## Your goal
Copy out each line featuring the string "none" from the entries beneath.

## Task material
───
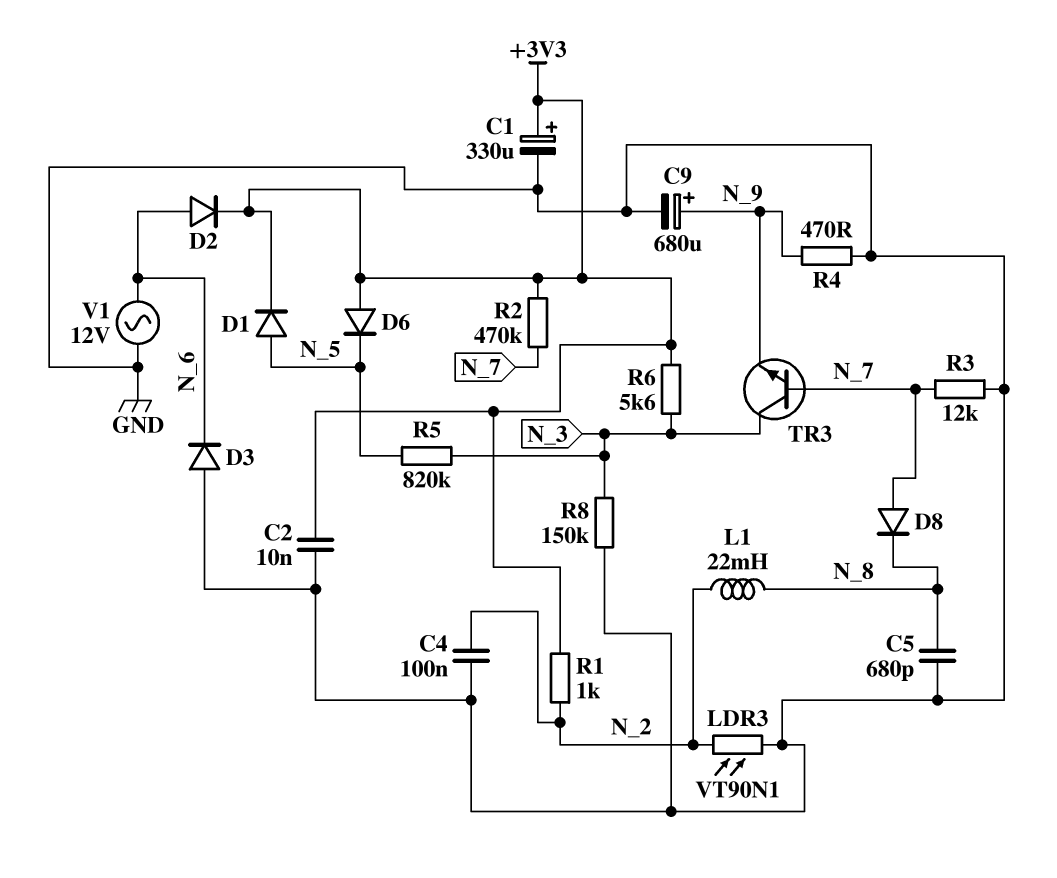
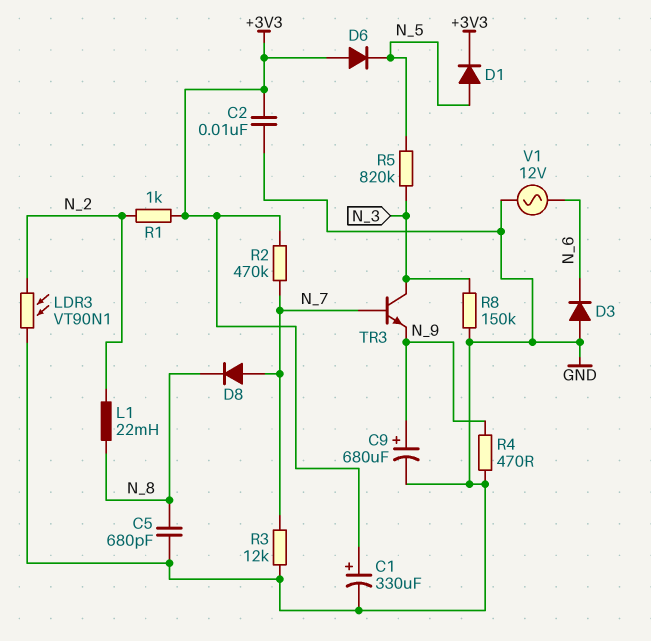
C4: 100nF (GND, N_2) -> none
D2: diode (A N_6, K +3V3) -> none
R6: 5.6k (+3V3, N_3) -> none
───
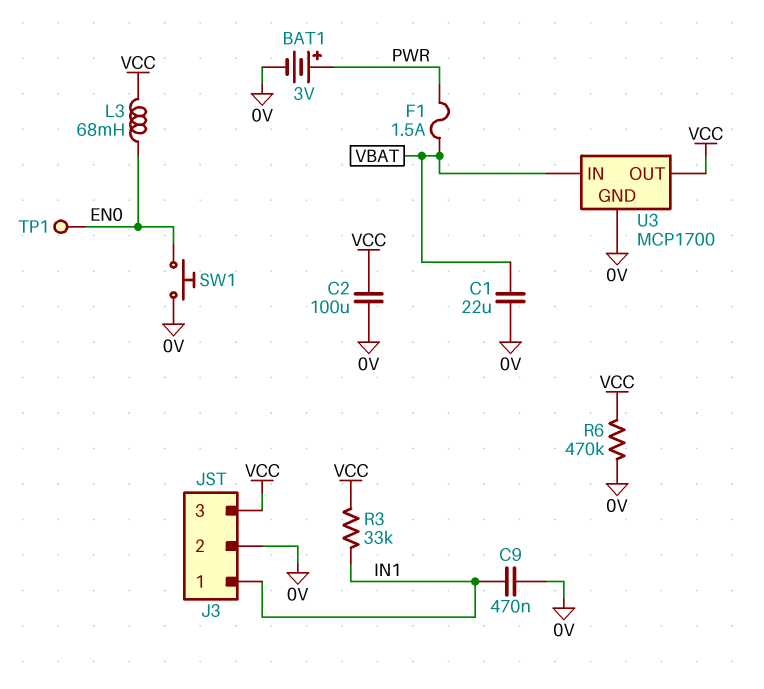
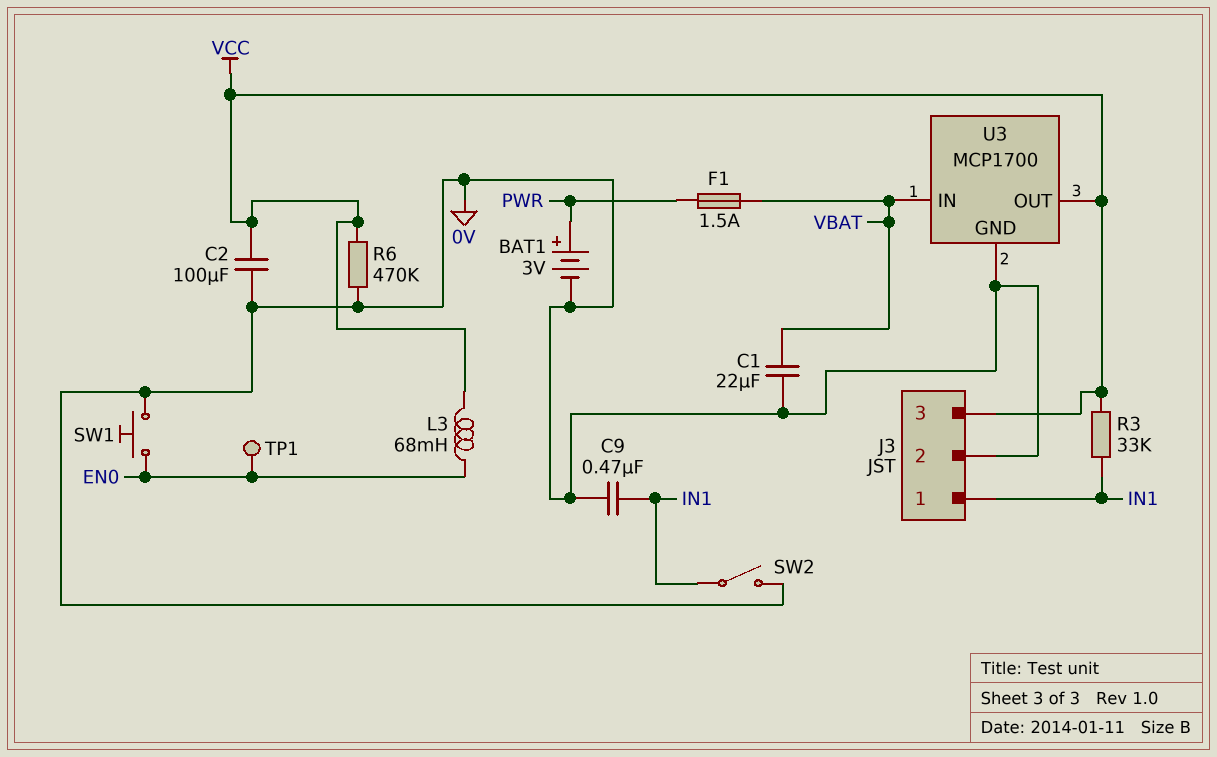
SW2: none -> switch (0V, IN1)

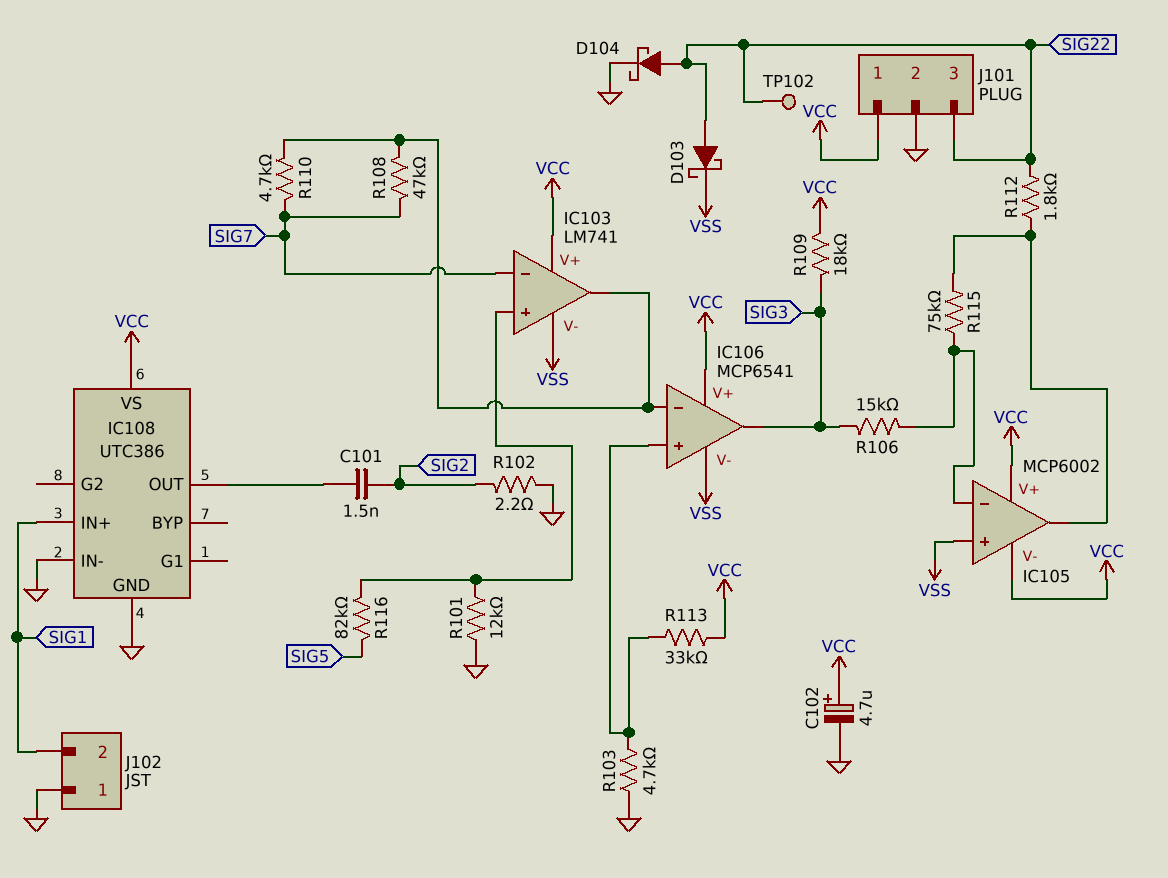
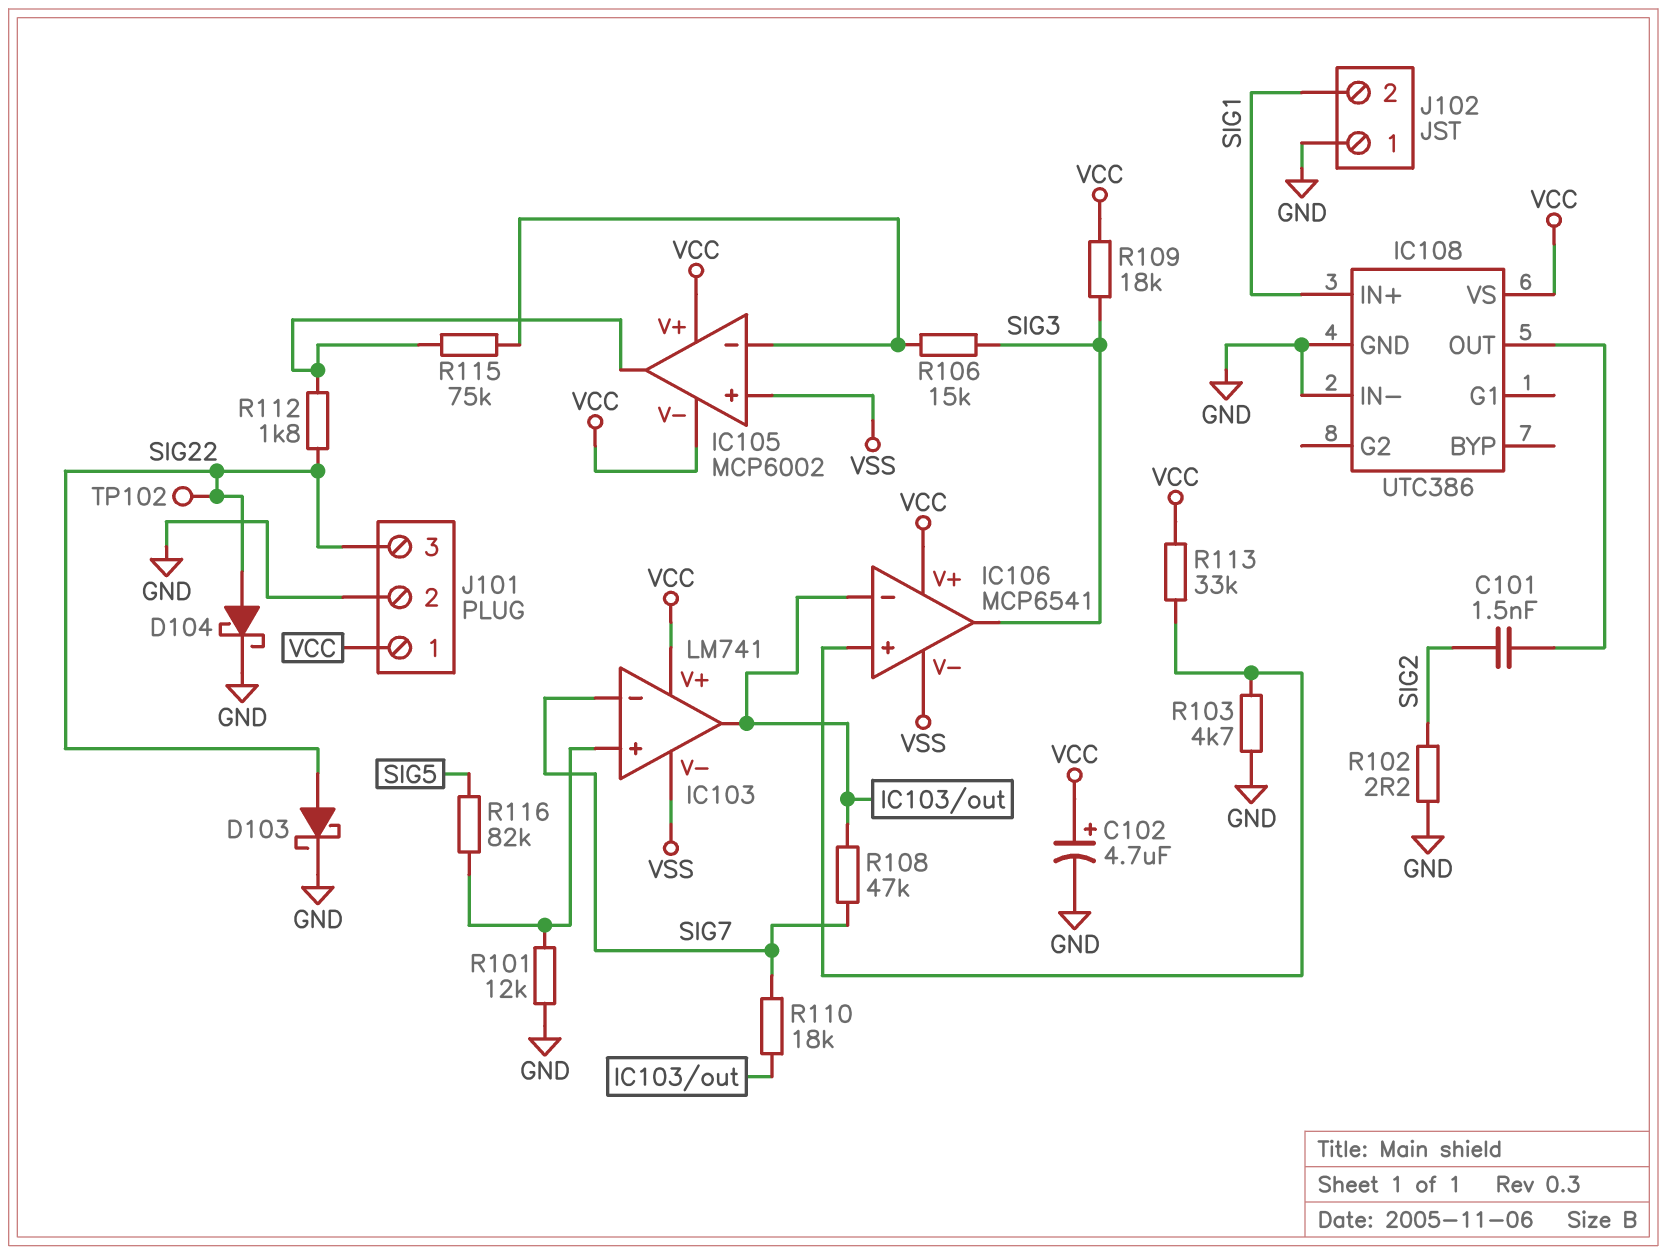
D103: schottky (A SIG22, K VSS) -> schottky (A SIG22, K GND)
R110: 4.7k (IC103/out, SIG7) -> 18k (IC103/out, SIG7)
───
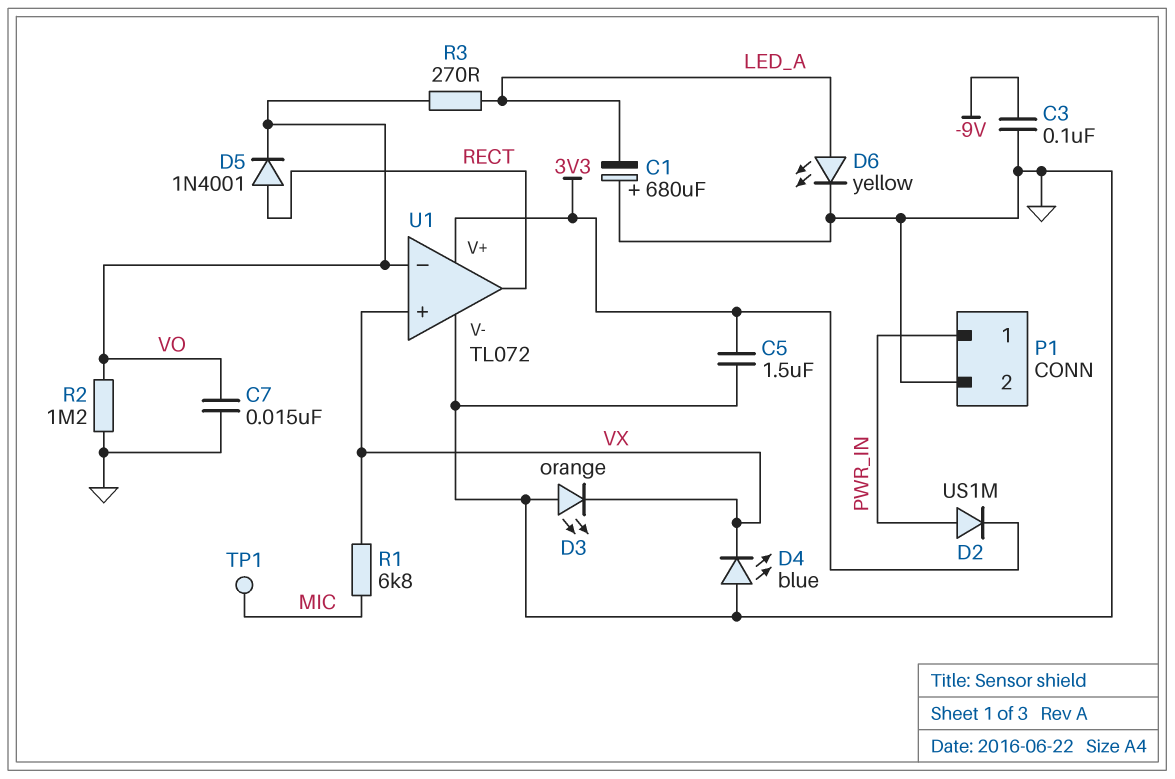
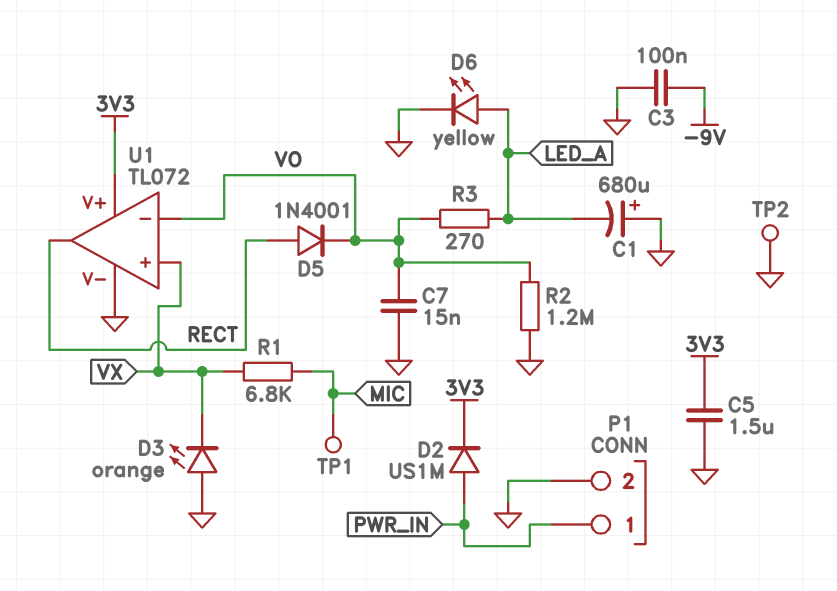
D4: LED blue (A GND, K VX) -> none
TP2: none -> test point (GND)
───
## Answer to the exercise
C4: 100nF (GND, N_2) -> none
D2: diode (A N_6, K +3V3) -> none
R6: 5.6k (+3V3, N_3) -> none
SW2: none -> switch (0V, IN1)
D4: LED blue (A GND, K VX) -> none
TP2: none -> test point (GND)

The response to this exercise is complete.